» **Task requirements**:
Given the records below, would you repeat exactly the lines that begin at the one containing "tree in rose-pink <507,171,561,243>" and end at the one containing "deep dish in jet-black <191,198,271,265>", inclusive?

» **Records for the task**:
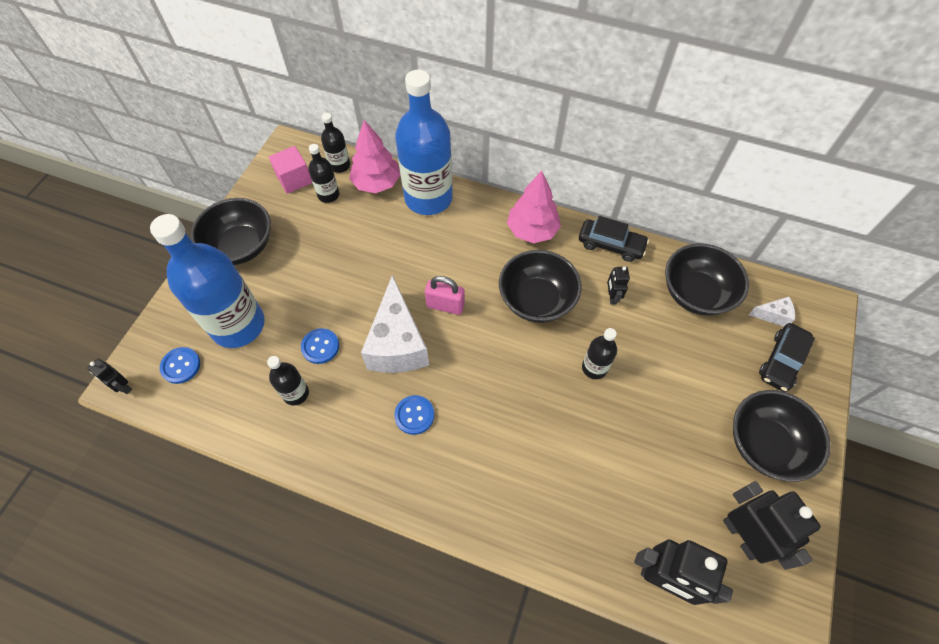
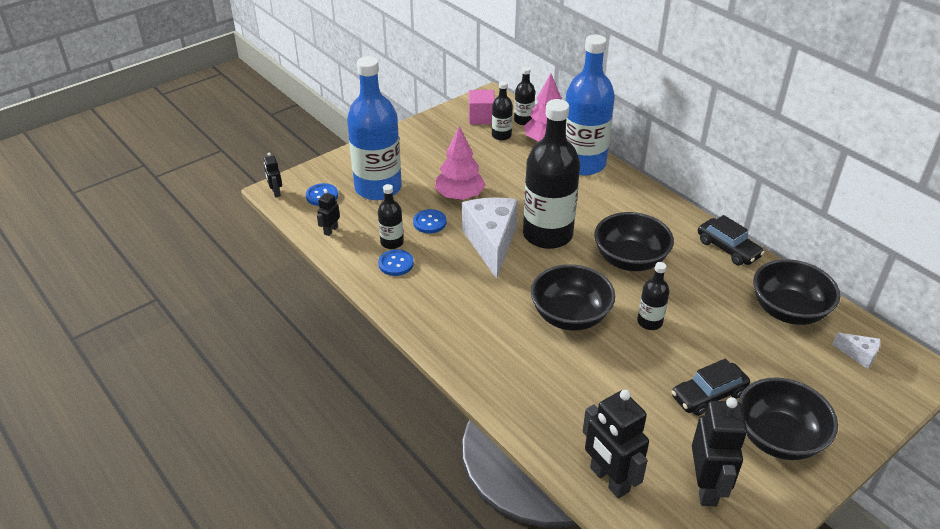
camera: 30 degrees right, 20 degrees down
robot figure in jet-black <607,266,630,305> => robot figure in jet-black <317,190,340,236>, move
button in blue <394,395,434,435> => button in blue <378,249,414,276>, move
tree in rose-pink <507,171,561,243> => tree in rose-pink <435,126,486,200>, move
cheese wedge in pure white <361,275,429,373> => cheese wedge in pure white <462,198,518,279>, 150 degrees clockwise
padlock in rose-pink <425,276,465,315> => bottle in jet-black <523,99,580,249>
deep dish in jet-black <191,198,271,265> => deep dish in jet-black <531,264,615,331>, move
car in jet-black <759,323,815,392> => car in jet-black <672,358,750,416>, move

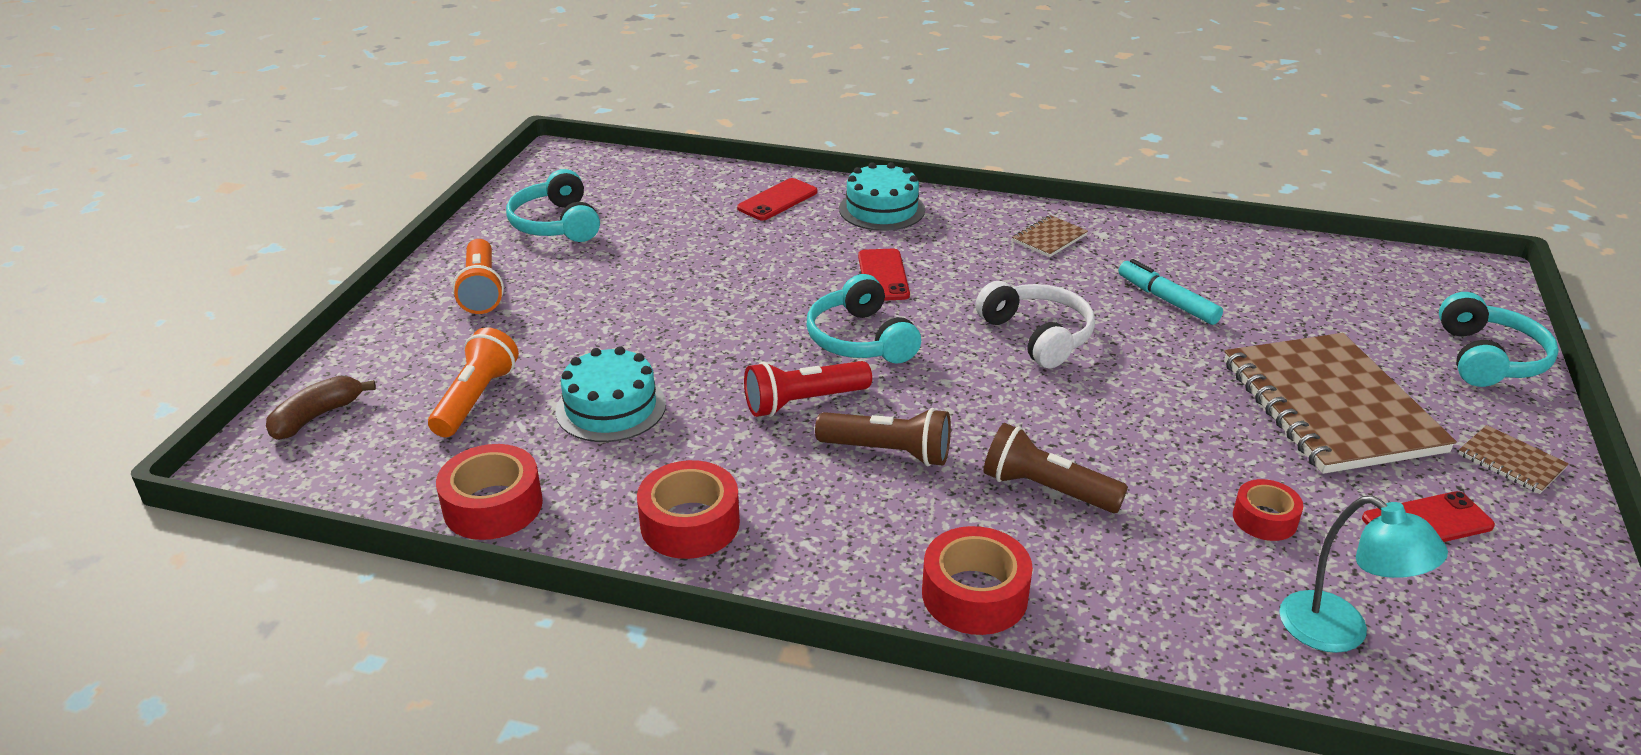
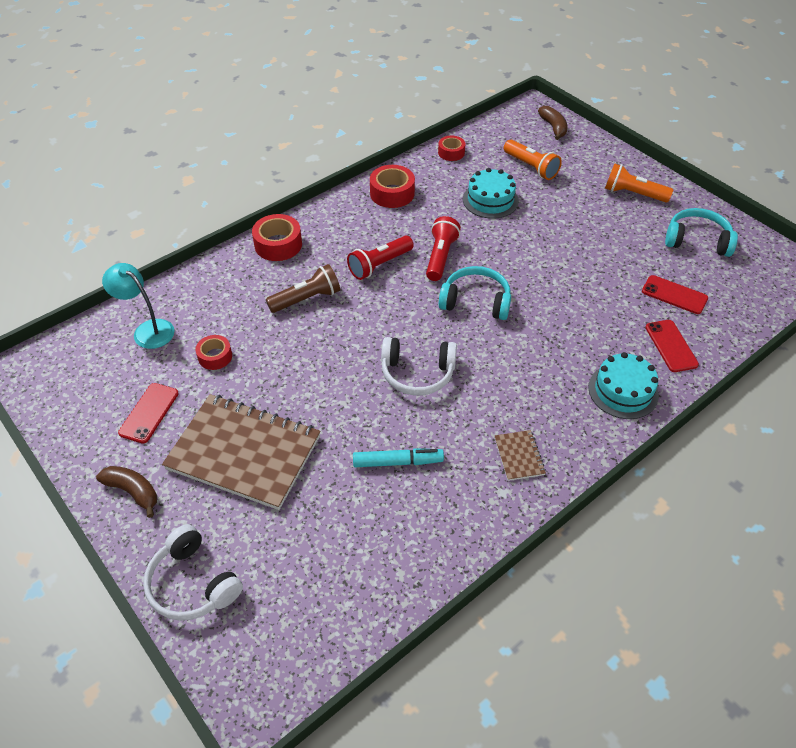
camera: 125 degrees right, 15 degrees up
exercise book in dark brown <1458,425,1569,494> => toy banana in dark brown <96,466,157,518>
lamp in aqua <1280,496,1448,653> => lamp in aqua <102,263,175,349>, 45 degrees clockwise
over-ear headphones in aqua <1439,292,1559,387> => over-ear headphones in pure white <143,524,243,621>
torch in dark brown <815,408,951,466> => torch in crimson <347,236,414,280>
sticky tape in crimson <436,444,543,540> => sticky tape in crimson <438,136,465,161>, x0.63
mobile phone in crimson <858,249,910,301> => mobile phone in crimson <642,275,708,314>, move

» **Completed exercise**:
tree in rose-pink <507,171,561,243> => tree in rose-pink <435,126,486,200>, move
cheese wedge in pure white <361,275,429,373> => cheese wedge in pure white <462,198,518,279>, 150 degrees clockwise
padlock in rose-pink <425,276,465,315> => bottle in jet-black <523,99,580,249>
deep dish in jet-black <191,198,271,265> => deep dish in jet-black <531,264,615,331>, move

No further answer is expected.